[Records of questions about scenes]
********************

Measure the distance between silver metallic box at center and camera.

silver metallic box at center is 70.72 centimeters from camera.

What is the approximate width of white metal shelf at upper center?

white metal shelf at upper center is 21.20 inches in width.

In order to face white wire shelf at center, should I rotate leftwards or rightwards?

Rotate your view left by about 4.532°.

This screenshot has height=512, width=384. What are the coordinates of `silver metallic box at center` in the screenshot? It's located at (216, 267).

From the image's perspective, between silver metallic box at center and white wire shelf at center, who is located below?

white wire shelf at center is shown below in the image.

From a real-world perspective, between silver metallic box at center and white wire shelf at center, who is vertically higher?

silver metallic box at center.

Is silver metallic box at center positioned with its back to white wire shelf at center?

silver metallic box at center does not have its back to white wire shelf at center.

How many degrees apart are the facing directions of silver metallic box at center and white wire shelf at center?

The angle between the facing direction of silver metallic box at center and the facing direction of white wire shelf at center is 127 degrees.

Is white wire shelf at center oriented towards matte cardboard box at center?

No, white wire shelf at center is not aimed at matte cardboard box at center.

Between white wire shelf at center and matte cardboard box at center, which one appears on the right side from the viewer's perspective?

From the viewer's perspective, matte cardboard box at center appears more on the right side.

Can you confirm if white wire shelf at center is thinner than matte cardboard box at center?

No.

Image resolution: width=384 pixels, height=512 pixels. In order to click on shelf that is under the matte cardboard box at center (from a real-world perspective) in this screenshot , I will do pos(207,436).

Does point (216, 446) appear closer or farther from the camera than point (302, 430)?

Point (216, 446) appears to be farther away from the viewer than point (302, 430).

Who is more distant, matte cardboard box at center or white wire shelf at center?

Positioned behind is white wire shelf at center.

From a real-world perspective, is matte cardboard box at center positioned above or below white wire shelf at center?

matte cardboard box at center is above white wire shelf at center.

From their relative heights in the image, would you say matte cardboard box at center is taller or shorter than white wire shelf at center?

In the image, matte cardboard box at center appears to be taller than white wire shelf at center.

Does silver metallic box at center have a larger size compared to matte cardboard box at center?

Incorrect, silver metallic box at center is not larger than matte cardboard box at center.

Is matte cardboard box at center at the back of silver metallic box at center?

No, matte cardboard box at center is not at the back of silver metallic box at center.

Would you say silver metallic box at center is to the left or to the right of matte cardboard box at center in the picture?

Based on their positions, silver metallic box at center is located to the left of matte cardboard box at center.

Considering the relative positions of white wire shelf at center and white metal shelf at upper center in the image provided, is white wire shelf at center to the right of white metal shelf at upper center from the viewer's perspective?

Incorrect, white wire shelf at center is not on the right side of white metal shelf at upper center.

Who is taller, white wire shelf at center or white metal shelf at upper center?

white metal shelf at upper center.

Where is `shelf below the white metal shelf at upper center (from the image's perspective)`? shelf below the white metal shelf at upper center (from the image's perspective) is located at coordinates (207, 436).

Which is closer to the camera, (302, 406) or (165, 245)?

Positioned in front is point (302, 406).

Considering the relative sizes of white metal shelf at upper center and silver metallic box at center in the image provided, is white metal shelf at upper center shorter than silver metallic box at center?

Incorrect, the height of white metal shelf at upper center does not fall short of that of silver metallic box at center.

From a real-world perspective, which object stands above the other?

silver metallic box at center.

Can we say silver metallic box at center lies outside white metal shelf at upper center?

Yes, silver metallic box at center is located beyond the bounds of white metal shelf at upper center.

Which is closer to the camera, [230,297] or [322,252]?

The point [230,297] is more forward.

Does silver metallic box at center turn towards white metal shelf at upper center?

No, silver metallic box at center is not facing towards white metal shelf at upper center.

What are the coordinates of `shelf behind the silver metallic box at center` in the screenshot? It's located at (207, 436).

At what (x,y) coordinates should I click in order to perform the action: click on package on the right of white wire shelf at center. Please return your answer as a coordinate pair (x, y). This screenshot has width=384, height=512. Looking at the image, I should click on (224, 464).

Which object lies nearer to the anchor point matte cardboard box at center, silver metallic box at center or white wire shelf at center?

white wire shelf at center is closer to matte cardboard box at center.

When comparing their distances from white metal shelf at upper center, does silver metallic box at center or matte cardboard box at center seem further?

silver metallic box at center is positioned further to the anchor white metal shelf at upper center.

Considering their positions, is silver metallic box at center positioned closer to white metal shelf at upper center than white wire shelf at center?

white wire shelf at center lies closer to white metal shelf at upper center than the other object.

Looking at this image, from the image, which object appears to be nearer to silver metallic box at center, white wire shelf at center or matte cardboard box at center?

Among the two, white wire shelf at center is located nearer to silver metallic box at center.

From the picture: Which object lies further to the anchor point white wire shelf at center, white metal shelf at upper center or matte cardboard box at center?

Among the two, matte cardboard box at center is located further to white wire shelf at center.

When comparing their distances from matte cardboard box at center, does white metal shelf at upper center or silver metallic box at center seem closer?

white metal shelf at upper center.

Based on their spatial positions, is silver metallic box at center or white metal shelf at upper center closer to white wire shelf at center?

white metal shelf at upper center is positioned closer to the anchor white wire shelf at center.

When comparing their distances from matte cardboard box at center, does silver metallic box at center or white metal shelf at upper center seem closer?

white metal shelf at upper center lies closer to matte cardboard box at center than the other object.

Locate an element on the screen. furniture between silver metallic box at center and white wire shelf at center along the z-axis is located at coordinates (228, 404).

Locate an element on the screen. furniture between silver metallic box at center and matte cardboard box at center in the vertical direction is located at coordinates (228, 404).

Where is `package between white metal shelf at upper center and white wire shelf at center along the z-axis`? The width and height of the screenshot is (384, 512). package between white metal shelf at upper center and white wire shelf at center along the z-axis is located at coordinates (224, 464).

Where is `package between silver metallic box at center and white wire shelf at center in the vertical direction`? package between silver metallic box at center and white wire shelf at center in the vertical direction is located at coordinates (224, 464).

********************

Copy out every line of the entries above word for word, with nothing changed.

Measure the distance between silver metallic box at center and camera.

silver metallic box at center is 70.72 centimeters from camera.

What is the approximate width of white metal shelf at upper center?

white metal shelf at upper center is 21.20 inches in width.

In order to face white wire shelf at center, should I rotate leftwards or rightwards?

Rotate your view left by about 4.532°.

This screenshot has height=512, width=384. What are the coordinates of `silver metallic box at center` in the screenshot? It's located at (216, 267).

From the image's perspective, between silver metallic box at center and white wire shelf at center, who is located below?

white wire shelf at center is shown below in the image.

From a real-world perspective, between silver metallic box at center and white wire shelf at center, who is vertically higher?

silver metallic box at center.

Is silver metallic box at center positioned with its back to white wire shelf at center?

silver metallic box at center does not have its back to white wire shelf at center.

How many degrees apart are the facing directions of silver metallic box at center and white wire shelf at center?

The angle between the facing direction of silver metallic box at center and the facing direction of white wire shelf at center is 127 degrees.

Is white wire shelf at center oriented towards matte cardboard box at center?

No, white wire shelf at center is not aimed at matte cardboard box at center.

Between white wire shelf at center and matte cardboard box at center, which one appears on the right side from the viewer's perspective?

From the viewer's perspective, matte cardboard box at center appears more on the right side.

Can you confirm if white wire shelf at center is thinner than matte cardboard box at center?

No.

Image resolution: width=384 pixels, height=512 pixels. In order to click on shelf that is under the matte cardboard box at center (from a real-world perspective) in this screenshot , I will do pos(207,436).

Does point (216, 446) appear closer or farther from the camera than point (302, 430)?

Point (216, 446) appears to be farther away from the viewer than point (302, 430).

Who is more distant, matte cardboard box at center or white wire shelf at center?

Positioned behind is white wire shelf at center.

From a real-world perspective, is matte cardboard box at center positioned above or below white wire shelf at center?

matte cardboard box at center is above white wire shelf at center.

From their relative heights in the image, would you say matte cardboard box at center is taller or shorter than white wire shelf at center?

In the image, matte cardboard box at center appears to be taller than white wire shelf at center.

Does silver metallic box at center have a larger size compared to matte cardboard box at center?

Incorrect, silver metallic box at center is not larger than matte cardboard box at center.

Is matte cardboard box at center at the back of silver metallic box at center?

No, matte cardboard box at center is not at the back of silver metallic box at center.

Would you say silver metallic box at center is to the left or to the right of matte cardboard box at center in the picture?

Based on their positions, silver metallic box at center is located to the left of matte cardboard box at center.

Considering the relative positions of white wire shelf at center and white metal shelf at upper center in the image provided, is white wire shelf at center to the right of white metal shelf at upper center from the viewer's perspective?

Incorrect, white wire shelf at center is not on the right side of white metal shelf at upper center.

Who is taller, white wire shelf at center or white metal shelf at upper center?

white metal shelf at upper center.

Where is `shelf below the white metal shelf at upper center (from the image's perspective)`? shelf below the white metal shelf at upper center (from the image's perspective) is located at coordinates (207, 436).

Which is closer to the camera, (302, 406) or (165, 245)?

Positioned in front is point (302, 406).

Considering the relative sizes of white metal shelf at upper center and silver metallic box at center in the image provided, is white metal shelf at upper center shorter than silver metallic box at center?

Incorrect, the height of white metal shelf at upper center does not fall short of that of silver metallic box at center.

From a real-world perspective, which object stands above the other?

silver metallic box at center.

Can we say silver metallic box at center lies outside white metal shelf at upper center?

Yes, silver metallic box at center is located beyond the bounds of white metal shelf at upper center.

Which is closer to the camera, [230,297] or [322,252]?

The point [230,297] is more forward.

Does silver metallic box at center turn towards white metal shelf at upper center?

No, silver metallic box at center is not facing towards white metal shelf at upper center.

What are the coordinates of `shelf behind the silver metallic box at center` in the screenshot? It's located at (207, 436).

At what (x,y) coordinates should I click in order to perform the action: click on package on the right of white wire shelf at center. Please return your answer as a coordinate pair (x, y). This screenshot has width=384, height=512. Looking at the image, I should click on (224, 464).

Which object lies nearer to the anchor point matte cardboard box at center, silver metallic box at center or white wire shelf at center?

white wire shelf at center is closer to matte cardboard box at center.

When comparing their distances from white metal shelf at upper center, does silver metallic box at center or matte cardboard box at center seem further?

silver metallic box at center is positioned further to the anchor white metal shelf at upper center.

Considering their positions, is silver metallic box at center positioned closer to white metal shelf at upper center than white wire shelf at center?

white wire shelf at center lies closer to white metal shelf at upper center than the other object.

Looking at this image, from the image, which object appears to be nearer to silver metallic box at center, white wire shelf at center or matte cardboard box at center?

Among the two, white wire shelf at center is located nearer to silver metallic box at center.

From the picture: Which object lies further to the anchor point white wire shelf at center, white metal shelf at upper center or matte cardboard box at center?

Among the two, matte cardboard box at center is located further to white wire shelf at center.

When comparing their distances from matte cardboard box at center, does white metal shelf at upper center or silver metallic box at center seem closer?

white metal shelf at upper center.

Based on their spatial positions, is silver metallic box at center or white metal shelf at upper center closer to white wire shelf at center?

white metal shelf at upper center is positioned closer to the anchor white wire shelf at center.

When comparing their distances from matte cardboard box at center, does silver metallic box at center or white metal shelf at upper center seem closer?

white metal shelf at upper center lies closer to matte cardboard box at center than the other object.

Locate an element on the screen. furniture between silver metallic box at center and white wire shelf at center along the z-axis is located at coordinates (228, 404).

Locate an element on the screen. furniture between silver metallic box at center and matte cardboard box at center in the vertical direction is located at coordinates (228, 404).

Where is `package between white metal shelf at upper center and white wire shelf at center along the z-axis`? The width and height of the screenshot is (384, 512). package between white metal shelf at upper center and white wire shelf at center along the z-axis is located at coordinates (224, 464).

Where is `package between silver metallic box at center and white wire shelf at center in the vertical direction`? package between silver metallic box at center and white wire shelf at center in the vertical direction is located at coordinates (224, 464).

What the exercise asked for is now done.